[What to do]: Your task is to repeat the listing exactly.

——————

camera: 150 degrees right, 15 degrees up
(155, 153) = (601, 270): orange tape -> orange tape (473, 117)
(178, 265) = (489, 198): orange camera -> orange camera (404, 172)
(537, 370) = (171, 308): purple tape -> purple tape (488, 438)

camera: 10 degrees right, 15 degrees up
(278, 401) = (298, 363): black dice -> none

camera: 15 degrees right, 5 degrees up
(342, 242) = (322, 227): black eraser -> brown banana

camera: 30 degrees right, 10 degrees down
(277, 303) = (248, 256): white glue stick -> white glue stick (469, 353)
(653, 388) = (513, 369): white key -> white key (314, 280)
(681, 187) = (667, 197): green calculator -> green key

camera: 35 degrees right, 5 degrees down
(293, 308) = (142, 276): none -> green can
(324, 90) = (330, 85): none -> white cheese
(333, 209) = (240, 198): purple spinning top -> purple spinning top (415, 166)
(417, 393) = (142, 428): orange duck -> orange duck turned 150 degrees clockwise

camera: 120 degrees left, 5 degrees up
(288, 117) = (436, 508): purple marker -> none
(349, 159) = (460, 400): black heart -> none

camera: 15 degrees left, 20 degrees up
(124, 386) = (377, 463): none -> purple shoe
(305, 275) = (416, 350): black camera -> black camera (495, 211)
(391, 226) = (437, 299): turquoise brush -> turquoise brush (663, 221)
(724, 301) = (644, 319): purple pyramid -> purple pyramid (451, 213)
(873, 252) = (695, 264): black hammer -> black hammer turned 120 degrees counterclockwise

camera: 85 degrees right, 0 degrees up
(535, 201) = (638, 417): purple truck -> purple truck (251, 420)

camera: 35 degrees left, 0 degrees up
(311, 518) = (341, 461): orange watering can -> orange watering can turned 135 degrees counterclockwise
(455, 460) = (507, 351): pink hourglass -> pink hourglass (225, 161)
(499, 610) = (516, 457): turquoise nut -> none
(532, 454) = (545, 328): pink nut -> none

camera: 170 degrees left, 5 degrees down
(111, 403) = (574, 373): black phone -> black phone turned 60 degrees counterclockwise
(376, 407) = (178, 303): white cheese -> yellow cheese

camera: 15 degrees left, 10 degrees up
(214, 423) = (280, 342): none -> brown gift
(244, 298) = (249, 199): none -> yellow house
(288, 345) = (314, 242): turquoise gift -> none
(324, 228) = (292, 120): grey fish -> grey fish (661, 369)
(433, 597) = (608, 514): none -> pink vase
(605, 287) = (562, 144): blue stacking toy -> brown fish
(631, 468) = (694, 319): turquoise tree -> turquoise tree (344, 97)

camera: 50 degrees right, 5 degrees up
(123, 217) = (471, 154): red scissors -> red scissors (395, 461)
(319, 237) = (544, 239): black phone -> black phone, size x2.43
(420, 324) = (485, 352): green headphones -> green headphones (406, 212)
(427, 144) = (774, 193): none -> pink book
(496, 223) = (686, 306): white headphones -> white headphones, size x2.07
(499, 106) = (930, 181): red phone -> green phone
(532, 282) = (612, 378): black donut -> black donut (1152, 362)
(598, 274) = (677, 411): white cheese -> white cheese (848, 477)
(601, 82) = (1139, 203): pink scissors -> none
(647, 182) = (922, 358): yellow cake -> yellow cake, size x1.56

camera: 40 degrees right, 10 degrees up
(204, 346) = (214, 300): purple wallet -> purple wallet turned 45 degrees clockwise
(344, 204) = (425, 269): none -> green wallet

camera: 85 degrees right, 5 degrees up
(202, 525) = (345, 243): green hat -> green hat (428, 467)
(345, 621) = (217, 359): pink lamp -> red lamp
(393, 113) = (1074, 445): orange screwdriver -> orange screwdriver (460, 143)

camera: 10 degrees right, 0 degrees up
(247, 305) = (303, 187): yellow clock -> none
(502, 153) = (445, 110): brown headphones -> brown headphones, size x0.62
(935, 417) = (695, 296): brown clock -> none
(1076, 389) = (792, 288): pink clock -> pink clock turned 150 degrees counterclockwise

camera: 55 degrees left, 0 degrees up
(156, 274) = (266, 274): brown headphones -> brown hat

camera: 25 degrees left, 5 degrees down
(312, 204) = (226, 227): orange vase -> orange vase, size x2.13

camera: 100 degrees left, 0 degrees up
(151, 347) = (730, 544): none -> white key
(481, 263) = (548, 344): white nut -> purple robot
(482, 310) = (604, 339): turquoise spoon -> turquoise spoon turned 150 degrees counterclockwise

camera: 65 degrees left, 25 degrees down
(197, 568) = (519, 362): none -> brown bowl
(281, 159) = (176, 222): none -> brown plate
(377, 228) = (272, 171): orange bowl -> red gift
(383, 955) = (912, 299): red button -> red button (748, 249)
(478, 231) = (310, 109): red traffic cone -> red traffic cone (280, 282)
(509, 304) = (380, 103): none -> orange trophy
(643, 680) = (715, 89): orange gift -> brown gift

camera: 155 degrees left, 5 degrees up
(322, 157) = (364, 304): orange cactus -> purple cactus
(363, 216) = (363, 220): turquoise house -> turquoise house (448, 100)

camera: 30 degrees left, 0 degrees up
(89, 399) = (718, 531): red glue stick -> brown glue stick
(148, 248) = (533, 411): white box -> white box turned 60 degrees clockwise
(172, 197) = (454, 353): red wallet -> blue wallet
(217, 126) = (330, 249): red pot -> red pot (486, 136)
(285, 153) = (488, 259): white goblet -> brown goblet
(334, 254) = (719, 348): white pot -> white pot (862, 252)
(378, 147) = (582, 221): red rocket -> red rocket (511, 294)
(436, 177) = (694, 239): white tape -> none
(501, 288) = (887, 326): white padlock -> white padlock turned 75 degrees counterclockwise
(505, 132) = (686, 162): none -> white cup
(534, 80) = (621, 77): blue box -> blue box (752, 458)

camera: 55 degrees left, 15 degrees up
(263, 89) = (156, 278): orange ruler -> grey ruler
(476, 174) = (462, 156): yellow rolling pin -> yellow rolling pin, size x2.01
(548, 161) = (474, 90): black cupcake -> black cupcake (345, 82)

——————

[Task result]:
camera: 150 degrees right, 15 degrees up
(155, 153) = (601, 270): orange tape -> orange tape (473, 117)
(178, 265) = (489, 198): orange camera -> orange camera (404, 172)
(537, 370) = (171, 308): purple tape -> purple tape (488, 438)

camera: 10 degrees right, 15 degrees up
(278, 401) = (298, 363): black dice -> none

camera: 15 degrees right, 5 degrees up
(342, 242) = (322, 227): black eraser -> brown banana

camera: 30 degrees right, 10 degrees down
(277, 303) = (248, 256): white glue stick -> white glue stick (469, 353)
(653, 388) = (513, 369): white key -> white key (314, 280)
(681, 187) = (667, 197): green calculator -> green key

camera: 35 degrees right, 5 degrees down
(293, 308) = (142, 276): none -> green can
(324, 90) = (330, 85): none -> white cheese
(333, 209) = (240, 198): purple spinning top -> purple spinning top (415, 166)
(417, 393) = (142, 428): orange duck -> orange duck turned 150 degrees clockwise

camera: 120 degrees left, 5 degrees up
(288, 117) = (436, 508): purple marker -> none
(349, 159) = (460, 400): black heart -> none

camera: 15 degrees left, 20 degrees up
(124, 386) = (377, 463): none -> purple shoe
(305, 275) = (416, 350): black camera -> black camera (495, 211)
(391, 226) = (437, 299): turquoise brush -> turquoise brush (663, 221)
(724, 301) = (644, 319): purple pyramid -> purple pyramid (451, 213)
(873, 252) = (695, 264): black hammer -> black hammer turned 120 degrees counterclockwise

camera: 85 degrees right, 0 degrees up
(535, 201) = (638, 417): purple truck -> purple truck (251, 420)

camera: 35 degrees left, 0 degrees up
(311, 518) = (341, 461): orange watering can -> orange watering can turned 135 degrees counterclockwise
(455, 460) = (507, 351): pink hourglass -> pink hourglass (225, 161)
(499, 610) = (516, 457): turquoise nut -> none
(532, 454) = (545, 328): pink nut -> none

camera: 170 degrees left, 5 degrees down
(111, 403) = (574, 373): black phone -> black phone turned 60 degrees counterclockwise
(376, 407) = (178, 303): white cheese -> yellow cheese

camera: 15 degrees left, 10 degrees up
(214, 423) = (280, 342): none -> brown gift
(244, 298) = (249, 199): none -> yellow house
(288, 345) = (314, 242): turquoise gift -> none
(324, 228) = (292, 120): grey fish -> grey fish (661, 369)
(433, 597) = (608, 514): none -> pink vase
(605, 287) = (562, 144): blue stacking toy -> brown fish
(631, 468) = (694, 319): turquoise tree -> turquoise tree (344, 97)

camera: 50 degrees right, 5 degrees up
(123, 217) = (471, 154): red scissors -> red scissors (395, 461)
(319, 237) = (544, 239): black phone -> black phone, size x2.43
(420, 324) = (485, 352): green headphones -> green headphones (406, 212)
(427, 144) = (774, 193): none -> pink book
(496, 223) = (686, 306): white headphones -> white headphones, size x2.07
(499, 106) = (930, 181): red phone -> green phone
(532, 282) = (612, 378): black donut -> black donut (1152, 362)
(598, 274) = (677, 411): white cheese -> white cheese (848, 477)
(601, 82) = (1139, 203): pink scissors -> none
(647, 182) = (922, 358): yellow cake -> yellow cake, size x1.56

camera: 40 degrees right, 10 degrees up
(204, 346) = (214, 300): purple wallet -> purple wallet turned 45 degrees clockwise
(344, 204) = (425, 269): none -> green wallet

camera: 85 degrees right, 5 degrees up
(202, 525) = (345, 243): green hat -> green hat (428, 467)
(345, 621) = (217, 359): pink lamp -> red lamp
(393, 113) = (1074, 445): orange screwdriver -> orange screwdriver (460, 143)

camera: 10 degrees right, 0 degrees up
(247, 305) = (303, 187): yellow clock -> none
(502, 153) = (445, 110): brown headphones -> brown headphones, size x0.62
(935, 417) = (695, 296): brown clock -> none
(1076, 389) = (792, 288): pink clock -> pink clock turned 150 degrees counterclockwise

camera: 55 degrees left, 0 degrees up
(156, 274) = (266, 274): brown headphones -> brown hat

camera: 25 degrees left, 5 degrees down
(312, 204) = (226, 227): orange vase -> orange vase, size x2.13

camera: 100 degrees left, 0 degrees up
(151, 347) = (730, 544): none -> white key
(481, 263) = (548, 344): white nut -> purple robot
(482, 310) = (604, 339): turquoise spoon -> turquoise spoon turned 150 degrees counterclockwise

camera: 65 degrees left, 25 degrees down
(197, 568) = (519, 362): none -> brown bowl
(281, 159) = (176, 222): none -> brown plate
(377, 228) = (272, 171): orange bowl -> red gift
(383, 955) = (912, 299): red button -> red button (748, 249)
(478, 231) = (310, 109): red traffic cone -> red traffic cone (280, 282)
(509, 304) = (380, 103): none -> orange trophy
(643, 680) = (715, 89): orange gift -> brown gift

camera: 155 degrees left, 5 degrees up
(322, 157) = (364, 304): orange cactus -> purple cactus
(363, 216) = (363, 220): turquoise house -> turquoise house (448, 100)

camera: 30 degrees left, 0 degrees up
(89, 399) = (718, 531): red glue stick -> brown glue stick
(148, 248) = (533, 411): white box -> white box turned 60 degrees clockwise
(172, 197) = (454, 353): red wallet -> blue wallet
(217, 126) = (330, 249): red pot -> red pot (486, 136)
(285, 153) = (488, 259): white goblet -> brown goblet
(334, 254) = (719, 348): white pot -> white pot (862, 252)
(378, 147) = (582, 221): red rocket -> red rocket (511, 294)
(436, 177) = (694, 239): white tape -> none
(501, 288) = (887, 326): white padlock -> white padlock turned 75 degrees counterclockwise
(505, 132) = (686, 162): none -> white cup
(534, 80) = (621, 77): blue box -> blue box (752, 458)

camera: 55 degrees left, 15 degrees up
(263, 89) = (156, 278): orange ruler -> grey ruler
(476, 174) = (462, 156): yellow rolling pin -> yellow rolling pin, size x2.01
(548, 161) = (474, 90): black cupcake -> black cupcake (345, 82)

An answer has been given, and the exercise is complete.